(Materials provided Opens)
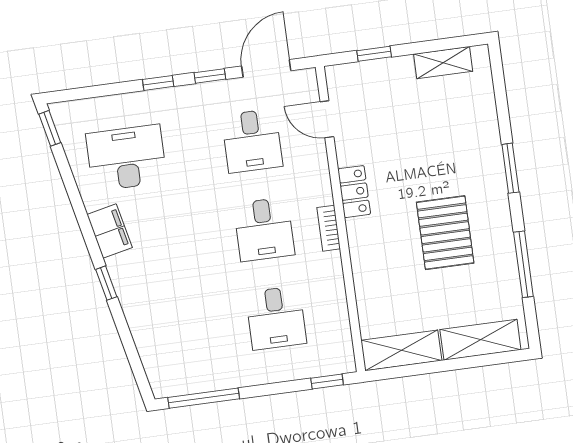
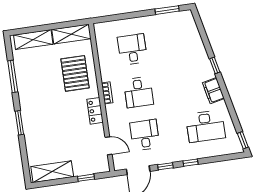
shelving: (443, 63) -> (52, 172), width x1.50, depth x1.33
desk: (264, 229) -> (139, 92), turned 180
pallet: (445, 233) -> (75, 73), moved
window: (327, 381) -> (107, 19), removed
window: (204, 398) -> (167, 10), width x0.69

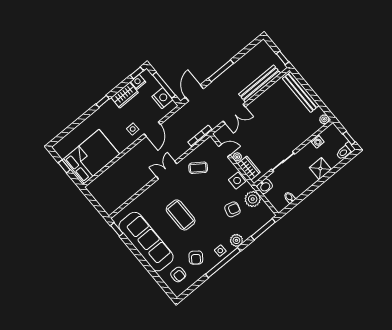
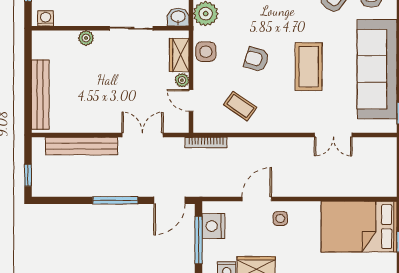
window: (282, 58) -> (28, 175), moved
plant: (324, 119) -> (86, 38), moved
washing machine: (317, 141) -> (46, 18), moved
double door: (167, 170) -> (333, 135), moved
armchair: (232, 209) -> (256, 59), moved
(Materials provided Closes)
(Materials provided Opens)
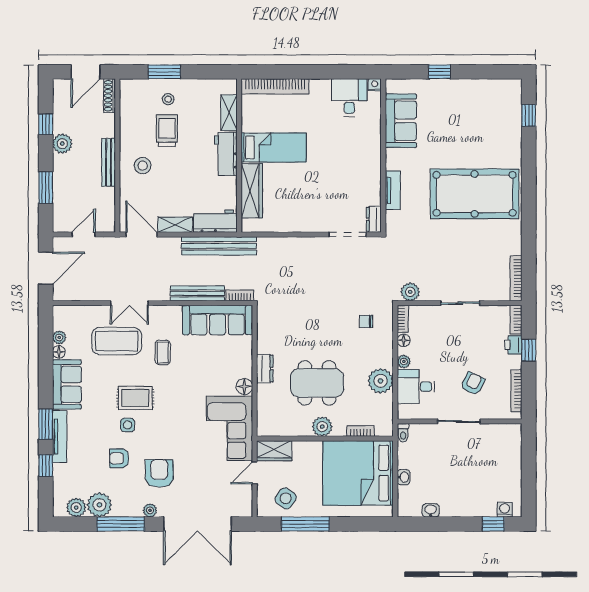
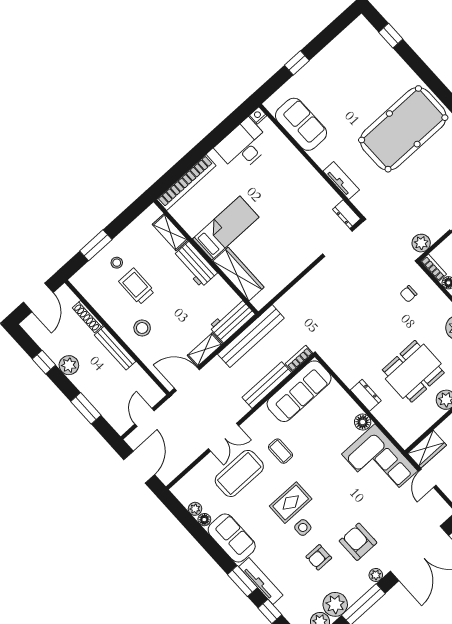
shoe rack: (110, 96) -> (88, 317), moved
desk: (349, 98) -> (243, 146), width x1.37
(Materials provided Closes)
(Materials provided Opens)
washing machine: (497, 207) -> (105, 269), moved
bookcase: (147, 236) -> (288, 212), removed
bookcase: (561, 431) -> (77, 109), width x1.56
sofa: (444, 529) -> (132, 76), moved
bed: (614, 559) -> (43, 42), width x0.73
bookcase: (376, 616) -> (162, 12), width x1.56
(Materials provided Closes)
◆ Task instructions ◆
Print exactly the lines above that run from the one with "shelving: (443, 63)" to the one with "armchair: (232, 209) -> (256, 59), moved", both included. No pictures.

◆ Solution ◆
shelving: (443, 63) -> (52, 172), width x1.50, depth x1.33
desk: (264, 229) -> (139, 92), turned 180
pallet: (445, 233) -> (75, 73), moved
window: (327, 381) -> (107, 19), removed
window: (204, 398) -> (167, 10), width x0.69

window: (282, 58) -> (28, 175), moved
plant: (324, 119) -> (86, 38), moved
washing machine: (317, 141) -> (46, 18), moved
double door: (167, 170) -> (333, 135), moved
armchair: (232, 209) -> (256, 59), moved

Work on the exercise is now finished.